===== RECORDS TO USE =====
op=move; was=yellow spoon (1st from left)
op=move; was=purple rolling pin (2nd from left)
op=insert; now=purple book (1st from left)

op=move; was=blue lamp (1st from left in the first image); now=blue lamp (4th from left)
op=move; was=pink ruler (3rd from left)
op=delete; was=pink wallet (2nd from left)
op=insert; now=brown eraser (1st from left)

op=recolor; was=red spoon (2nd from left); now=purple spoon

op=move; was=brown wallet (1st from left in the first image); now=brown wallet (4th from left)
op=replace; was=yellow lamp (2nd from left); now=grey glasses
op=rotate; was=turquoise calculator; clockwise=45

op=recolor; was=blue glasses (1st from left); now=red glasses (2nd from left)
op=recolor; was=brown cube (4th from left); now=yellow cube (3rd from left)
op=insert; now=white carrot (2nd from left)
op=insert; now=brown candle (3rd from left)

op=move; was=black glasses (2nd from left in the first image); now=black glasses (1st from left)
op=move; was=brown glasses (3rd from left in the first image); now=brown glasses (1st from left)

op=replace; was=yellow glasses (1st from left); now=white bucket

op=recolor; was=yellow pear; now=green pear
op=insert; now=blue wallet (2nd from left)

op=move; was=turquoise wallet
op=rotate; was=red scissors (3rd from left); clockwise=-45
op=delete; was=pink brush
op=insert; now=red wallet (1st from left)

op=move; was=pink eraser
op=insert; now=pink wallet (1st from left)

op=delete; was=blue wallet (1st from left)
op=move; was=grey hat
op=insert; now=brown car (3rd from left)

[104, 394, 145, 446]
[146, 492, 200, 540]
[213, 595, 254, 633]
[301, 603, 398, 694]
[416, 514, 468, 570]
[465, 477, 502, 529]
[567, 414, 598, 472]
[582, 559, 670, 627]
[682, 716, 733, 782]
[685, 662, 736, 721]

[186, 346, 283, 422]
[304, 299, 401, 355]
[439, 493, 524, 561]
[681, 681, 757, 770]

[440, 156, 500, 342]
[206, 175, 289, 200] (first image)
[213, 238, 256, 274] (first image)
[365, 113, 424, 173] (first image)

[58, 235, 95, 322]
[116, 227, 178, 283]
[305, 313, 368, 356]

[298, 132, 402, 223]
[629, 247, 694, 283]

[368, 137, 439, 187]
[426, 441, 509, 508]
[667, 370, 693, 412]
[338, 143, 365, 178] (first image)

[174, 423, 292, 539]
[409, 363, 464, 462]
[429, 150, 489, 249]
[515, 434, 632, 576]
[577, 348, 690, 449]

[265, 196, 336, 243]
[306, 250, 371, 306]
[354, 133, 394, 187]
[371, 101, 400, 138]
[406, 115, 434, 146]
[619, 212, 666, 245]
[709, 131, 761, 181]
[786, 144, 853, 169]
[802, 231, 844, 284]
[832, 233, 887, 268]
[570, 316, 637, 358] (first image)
=====
**PROBLEM TO WORK ON**
Could you restate, word for word, the lines above from the one with "op=move; was=purple rolling" to the one with "[682, 716, 733, 782]", both included?

**ANSWER**
op=move; was=purple rolling pin (2nd from left)
op=insert; now=purple book (1st from left)

op=move; was=blue lamp (1st from left in the first image); now=blue lamp (4th from left)
op=move; was=pink ruler (3rd from left)
op=delete; was=pink wallet (2nd from left)
op=insert; now=brown eraser (1st from left)

op=recolor; was=red spoon (2nd from left); now=purple spoon

op=move; was=brown wallet (1st from left in the first image); now=brown wallet (4th from left)
op=replace; was=yellow lamp (2nd from left); now=grey glasses
op=rotate; was=turquoise calculator; clockwise=45

op=recolor; was=blue glasses (1st from left); now=red glasses (2nd from left)
op=recolor; was=brown cube (4th from left); now=yellow cube (3rd from left)
op=insert; now=white carrot (2nd from left)
op=insert; now=brown candle (3rd from left)

op=move; was=black glasses (2nd from left in the first image); now=black glasses (1st from left)
op=move; was=brown glasses (3rd from left in the first image); now=brown glasses (1st from left)

op=replace; was=yellow glasses (1st from left); now=white bucket

op=recolor; was=yellow pear; now=green pear
op=insert; now=blue wallet (2nd from left)

op=move; was=turquoise wallet
op=rotate; was=red scissors (3rd from left); clockwise=-45
op=delete; was=pink brush
op=insert; now=red wallet (1st from left)

op=move; was=pink eraser
op=insert; now=pink wallet (1st from left)

op=delete; was=blue wallet (1st from left)
op=move; was=grey hat
op=insert; now=brown car (3rd from left)

[104, 394, 145, 446]
[146, 492, 200, 540]
[213, 595, 254, 633]
[301, 603, 398, 694]
[416, 514, 468, 570]
[465, 477, 502, 529]
[567, 414, 598, 472]
[582, 559, 670, 627]
[682, 716, 733, 782]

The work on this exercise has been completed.